> Exercise
Where the line containing "none -> cyan brick D3:E5 level 1" appears, start copying; continue through the last line below and copy nothing else.

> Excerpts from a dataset
-------------------------
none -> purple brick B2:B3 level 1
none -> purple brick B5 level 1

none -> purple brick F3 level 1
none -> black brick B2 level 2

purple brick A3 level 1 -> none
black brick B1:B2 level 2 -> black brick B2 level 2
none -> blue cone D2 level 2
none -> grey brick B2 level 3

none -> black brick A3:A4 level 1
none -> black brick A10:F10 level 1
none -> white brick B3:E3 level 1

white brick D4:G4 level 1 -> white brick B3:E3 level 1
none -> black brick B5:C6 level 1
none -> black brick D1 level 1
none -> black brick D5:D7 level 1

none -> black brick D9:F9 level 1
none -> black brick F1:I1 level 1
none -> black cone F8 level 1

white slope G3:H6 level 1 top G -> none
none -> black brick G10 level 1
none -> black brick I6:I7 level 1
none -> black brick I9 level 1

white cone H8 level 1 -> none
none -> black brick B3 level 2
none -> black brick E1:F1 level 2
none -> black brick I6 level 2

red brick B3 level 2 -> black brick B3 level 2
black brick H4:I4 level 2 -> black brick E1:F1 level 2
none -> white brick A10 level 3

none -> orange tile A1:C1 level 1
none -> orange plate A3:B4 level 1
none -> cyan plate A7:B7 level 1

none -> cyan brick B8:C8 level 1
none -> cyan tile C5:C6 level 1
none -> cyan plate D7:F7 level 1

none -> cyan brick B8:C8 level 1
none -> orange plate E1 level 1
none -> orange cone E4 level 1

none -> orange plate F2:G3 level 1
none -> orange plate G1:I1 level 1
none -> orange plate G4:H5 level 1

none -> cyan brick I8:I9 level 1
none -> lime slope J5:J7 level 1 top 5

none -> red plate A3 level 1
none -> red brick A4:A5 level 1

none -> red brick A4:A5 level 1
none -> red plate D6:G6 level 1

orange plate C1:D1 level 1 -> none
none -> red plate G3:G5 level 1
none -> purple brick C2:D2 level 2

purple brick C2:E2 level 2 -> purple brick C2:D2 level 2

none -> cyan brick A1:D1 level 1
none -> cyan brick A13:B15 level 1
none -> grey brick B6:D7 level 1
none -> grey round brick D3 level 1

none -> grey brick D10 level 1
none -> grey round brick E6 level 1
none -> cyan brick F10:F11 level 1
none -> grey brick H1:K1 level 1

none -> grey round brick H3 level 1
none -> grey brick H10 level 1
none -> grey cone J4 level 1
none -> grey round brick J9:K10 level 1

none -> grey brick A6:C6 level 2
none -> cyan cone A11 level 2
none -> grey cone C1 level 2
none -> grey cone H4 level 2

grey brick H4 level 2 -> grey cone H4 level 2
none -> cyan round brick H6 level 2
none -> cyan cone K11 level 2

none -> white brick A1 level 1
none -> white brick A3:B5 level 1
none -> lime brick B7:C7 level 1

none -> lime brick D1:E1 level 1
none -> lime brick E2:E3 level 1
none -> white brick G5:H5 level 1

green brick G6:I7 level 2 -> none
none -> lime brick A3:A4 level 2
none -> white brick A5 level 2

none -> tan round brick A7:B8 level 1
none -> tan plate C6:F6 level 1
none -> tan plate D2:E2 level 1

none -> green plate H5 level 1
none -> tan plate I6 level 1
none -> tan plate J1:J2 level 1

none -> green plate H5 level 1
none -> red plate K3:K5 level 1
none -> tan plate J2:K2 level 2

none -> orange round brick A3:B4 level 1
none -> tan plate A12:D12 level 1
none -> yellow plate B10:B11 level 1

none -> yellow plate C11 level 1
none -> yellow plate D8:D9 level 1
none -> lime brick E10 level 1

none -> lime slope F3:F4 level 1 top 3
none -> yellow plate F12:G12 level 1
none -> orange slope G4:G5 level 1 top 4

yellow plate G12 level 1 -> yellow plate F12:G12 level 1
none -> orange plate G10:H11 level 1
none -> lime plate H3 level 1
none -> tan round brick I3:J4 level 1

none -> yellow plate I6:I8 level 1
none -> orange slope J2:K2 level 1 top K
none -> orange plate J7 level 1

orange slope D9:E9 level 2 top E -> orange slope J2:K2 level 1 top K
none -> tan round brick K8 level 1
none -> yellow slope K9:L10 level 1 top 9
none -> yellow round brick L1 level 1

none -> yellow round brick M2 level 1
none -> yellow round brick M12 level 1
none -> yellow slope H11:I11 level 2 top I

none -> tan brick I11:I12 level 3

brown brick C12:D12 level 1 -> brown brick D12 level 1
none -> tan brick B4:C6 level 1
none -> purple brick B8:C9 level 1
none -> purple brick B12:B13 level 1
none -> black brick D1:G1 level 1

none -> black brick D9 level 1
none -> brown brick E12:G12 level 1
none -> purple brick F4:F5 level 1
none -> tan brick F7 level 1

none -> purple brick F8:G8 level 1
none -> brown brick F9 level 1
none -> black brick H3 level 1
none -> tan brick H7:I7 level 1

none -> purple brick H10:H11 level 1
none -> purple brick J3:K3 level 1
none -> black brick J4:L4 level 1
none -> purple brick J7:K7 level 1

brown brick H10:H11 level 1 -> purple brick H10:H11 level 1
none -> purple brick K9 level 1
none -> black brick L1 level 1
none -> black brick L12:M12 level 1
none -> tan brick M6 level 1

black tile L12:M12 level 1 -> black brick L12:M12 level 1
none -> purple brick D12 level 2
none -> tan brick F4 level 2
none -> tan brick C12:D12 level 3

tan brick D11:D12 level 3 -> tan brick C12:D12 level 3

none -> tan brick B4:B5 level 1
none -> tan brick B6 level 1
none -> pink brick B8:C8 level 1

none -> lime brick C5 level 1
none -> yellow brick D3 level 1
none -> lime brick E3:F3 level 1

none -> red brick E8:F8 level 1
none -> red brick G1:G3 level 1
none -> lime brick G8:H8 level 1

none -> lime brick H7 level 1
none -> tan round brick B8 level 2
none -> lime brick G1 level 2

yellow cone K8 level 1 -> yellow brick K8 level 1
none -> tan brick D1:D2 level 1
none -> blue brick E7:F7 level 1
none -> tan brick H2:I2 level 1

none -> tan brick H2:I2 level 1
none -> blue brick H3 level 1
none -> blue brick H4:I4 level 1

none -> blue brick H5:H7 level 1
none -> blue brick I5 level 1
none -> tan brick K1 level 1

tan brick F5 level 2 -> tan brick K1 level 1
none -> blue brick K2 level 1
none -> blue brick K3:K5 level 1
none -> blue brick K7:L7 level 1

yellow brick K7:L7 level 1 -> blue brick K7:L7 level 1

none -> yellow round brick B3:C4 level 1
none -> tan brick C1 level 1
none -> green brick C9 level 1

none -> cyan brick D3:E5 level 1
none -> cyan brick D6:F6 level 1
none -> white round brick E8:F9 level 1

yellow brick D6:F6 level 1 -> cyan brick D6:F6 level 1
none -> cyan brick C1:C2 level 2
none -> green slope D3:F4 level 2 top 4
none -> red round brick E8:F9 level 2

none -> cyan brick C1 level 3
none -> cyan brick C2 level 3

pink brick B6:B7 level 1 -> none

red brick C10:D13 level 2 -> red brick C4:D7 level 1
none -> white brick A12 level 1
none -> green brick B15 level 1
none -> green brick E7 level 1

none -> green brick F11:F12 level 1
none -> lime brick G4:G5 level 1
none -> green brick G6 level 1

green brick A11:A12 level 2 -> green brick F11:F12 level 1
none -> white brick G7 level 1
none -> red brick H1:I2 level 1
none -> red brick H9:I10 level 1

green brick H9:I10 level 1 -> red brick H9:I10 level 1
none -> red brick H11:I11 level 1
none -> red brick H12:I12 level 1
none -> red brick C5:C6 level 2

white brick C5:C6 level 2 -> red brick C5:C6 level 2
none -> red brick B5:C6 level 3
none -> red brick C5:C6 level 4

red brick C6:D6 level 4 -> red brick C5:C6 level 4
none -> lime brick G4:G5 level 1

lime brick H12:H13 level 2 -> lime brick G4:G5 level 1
-------------------------
> Exercise answer
none -> cyan brick D3:E5 level 1
none -> cyan brick D6:F6 level 1
none -> white round brick E8:F9 level 1

yellow brick D6:F6 level 1 -> cyan brick D6:F6 level 1
none -> cyan brick C1:C2 level 2
none -> green slope D3:F4 level 2 top 4
none -> red round brick E8:F9 level 2

none -> cyan brick C1 level 3
none -> cyan brick C2 level 3

pink brick B6:B7 level 1 -> none

red brick C10:D13 level 2 -> red brick C4:D7 level 1
none -> white brick A12 level 1
none -> green brick B15 level 1
none -> green brick E7 level 1

none -> green brick F11:F12 level 1
none -> lime brick G4:G5 level 1
none -> green brick G6 level 1

green brick A11:A12 level 2 -> green brick F11:F12 level 1
none -> white brick G7 level 1
none -> red brick H1:I2 level 1
none -> red brick H9:I10 level 1

green brick H9:I10 level 1 -> red brick H9:I10 level 1
none -> red brick H11:I11 level 1
none -> red brick H12:I12 level 1
none -> red brick C5:C6 level 2

white brick C5:C6 level 2 -> red brick C5:C6 level 2
none -> red brick B5:C6 level 3
none -> red brick C5:C6 level 4

red brick C6:D6 level 4 -> red brick C5:C6 level 4
none -> lime brick G4:G5 level 1

lime brick H12:H13 level 2 -> lime brick G4:G5 level 1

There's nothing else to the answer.